= YOUR GOAL =
Transcribe verbatim the span of lines that opens with the line containing "(544, 297) = (320, 283): grey" and closes with the last line of the data below.

**** DATA TO USE

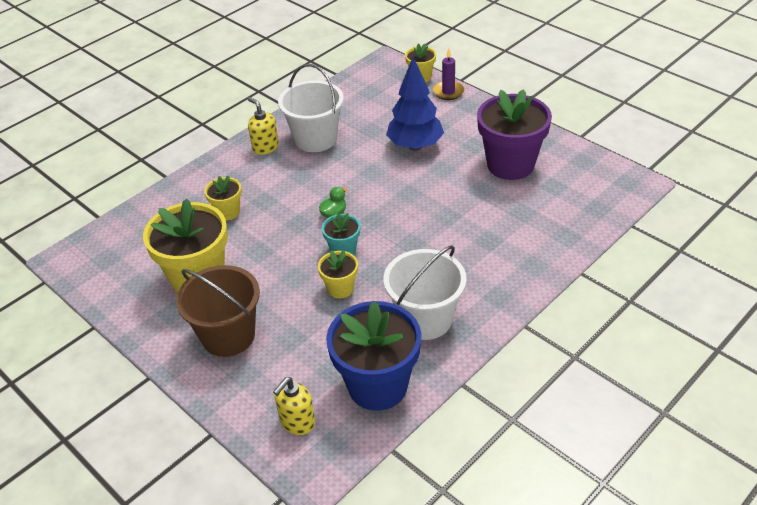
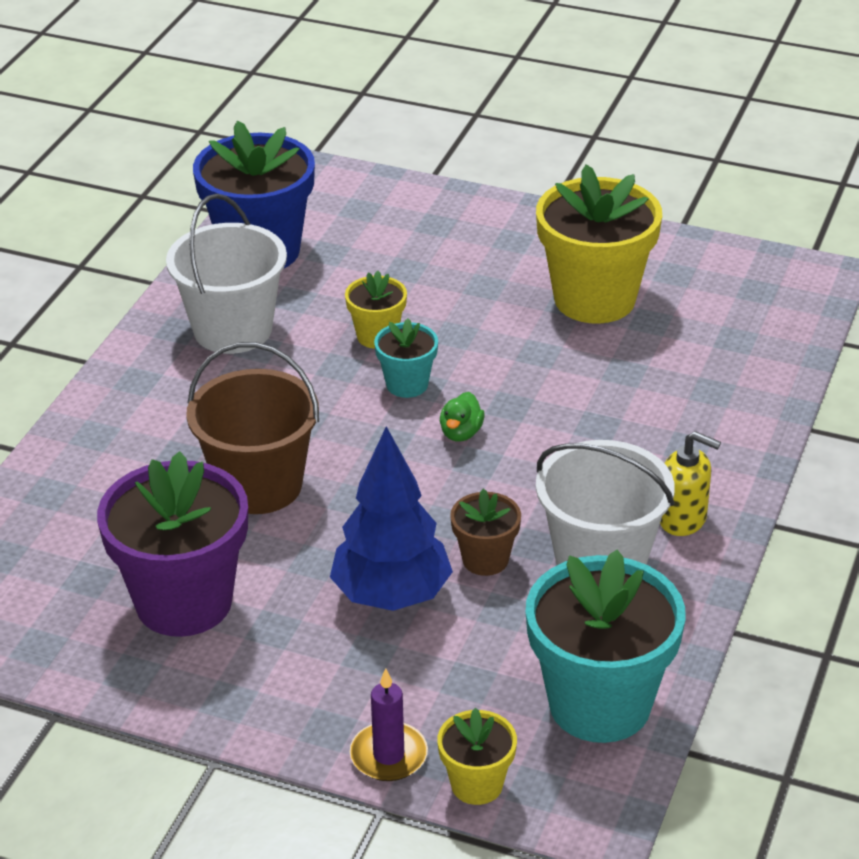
camera: 155 degrees right, 5 degrees down
(228, 212) = (641, 393): yellow flower pot -> none
(228, 336) = (491, 252): brown bucket -> brown bucket (259, 485)
(297, 422) = (337, 201): yellow soap dispenser -> none
(358, 90) = (599, 704): none -> turquoise flower pot
(364, 151) = (485, 559): none -> brown flower pot

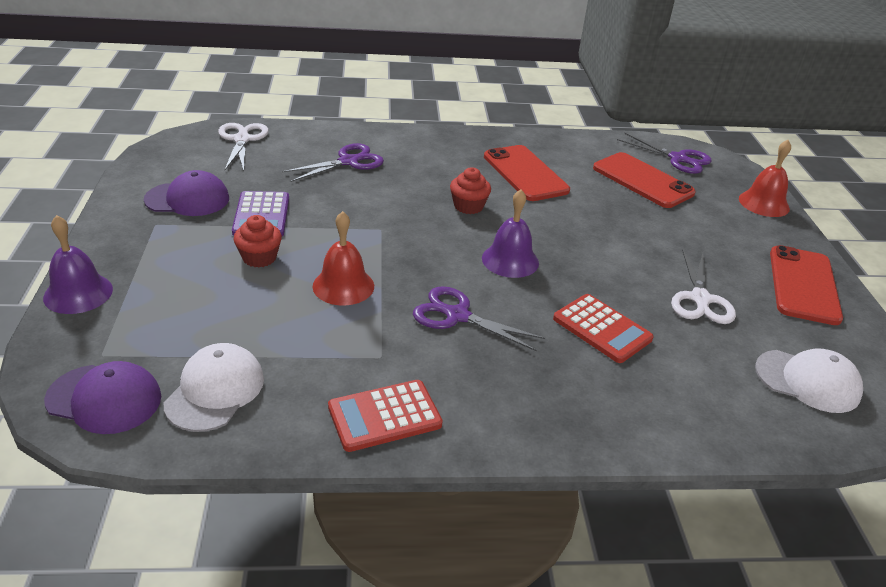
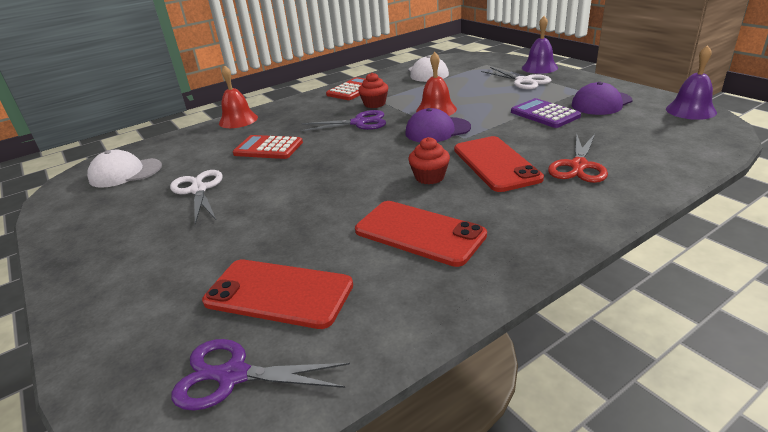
camera: 155 degrees right, 5 degrees down
(104, 399) = (460, 61): purple cap -> purple cap (437, 130)
(242, 139) = (687, 143): white scissors -> white scissors (523, 81)
(259, 257) = (499, 101): red cupcake -> red cupcake (374, 104)
(348, 162) = (578, 166): purple scissors -> red scissors
(510, 260) = (356, 157): purple bell -> purple bell (690, 110)
(764, 203) = (98, 338): red bell -> red bell (238, 120)
(803, 285) = (95, 239): red phone -> red phone (496, 164)

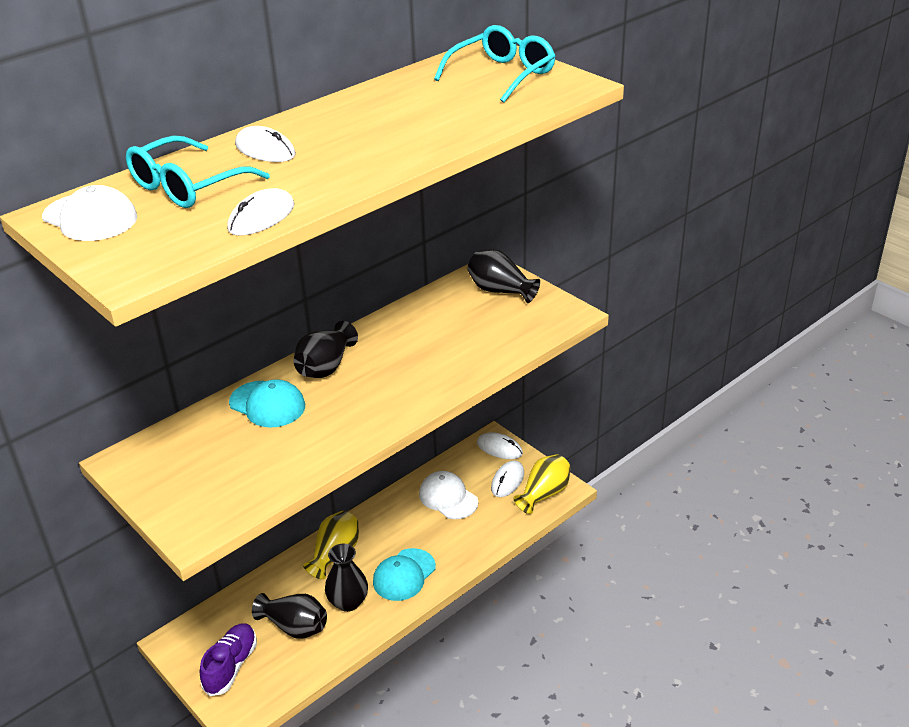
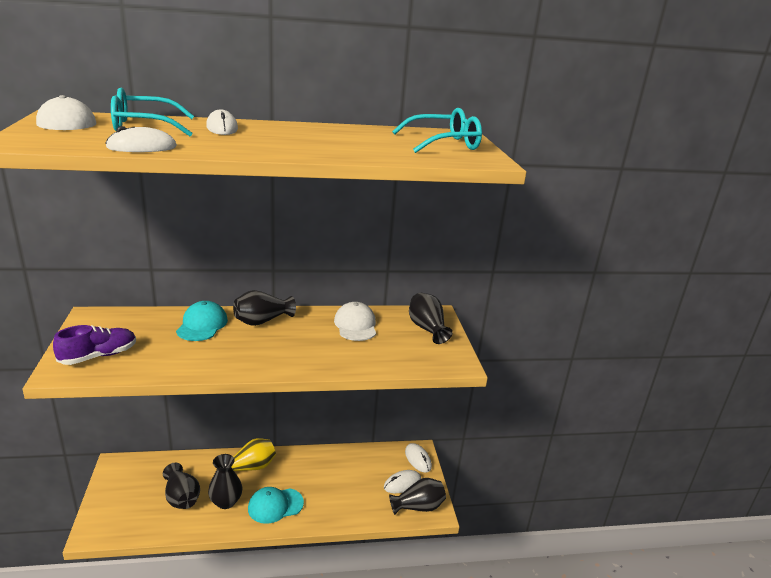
camera: 30 degrees right, 10 degrees down
(231, 666) = (124, 499): purple shoe -> purple shoe (98, 356)
(267, 404) = (202, 325): turquoise cap -> turquoise cap turned 150 degrees counterclockwise
(448, 498) = (353, 472): white cap -> white cap (355, 325)
(544, 494) = (418, 507): yellow vase -> black vase

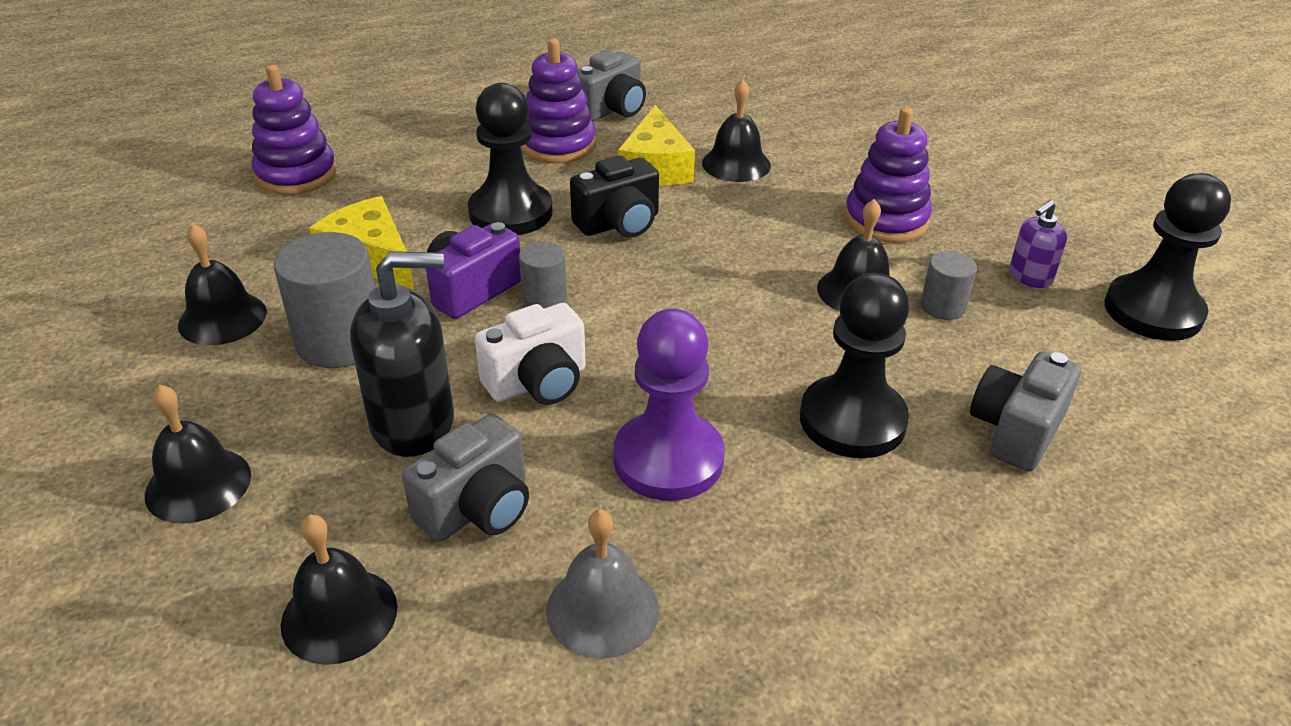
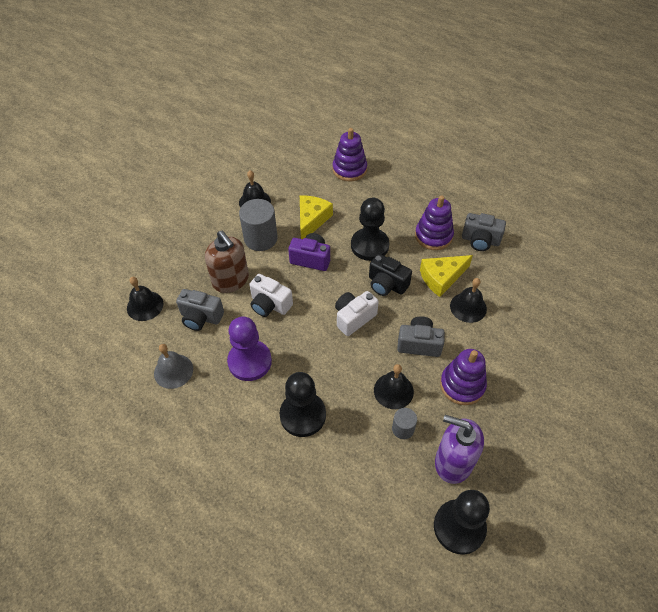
camera: 65 degrees right, 15 degrees up
(198, 484) = (178, 243): black bell -> none
(413, 423) = (231, 280): black soap dispenser -> brown soap dispenser
(544, 297) = (320, 283): grey cylinder -> none
(664, 284) = (354, 318): none -> white camera
(1016, 430) = (328, 479): grey camera -> grey camera (419, 344)
(1030, 277) = (453, 462): purple soap dispenser -> purple soap dispenser, size x1.90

********

= EXERCISE ANSWER =
(544, 297) = (320, 283): grey cylinder -> none
(664, 284) = (354, 318): none -> white camera
(1016, 430) = (328, 479): grey camera -> grey camera (419, 344)
(1030, 277) = (453, 462): purple soap dispenser -> purple soap dispenser, size x1.90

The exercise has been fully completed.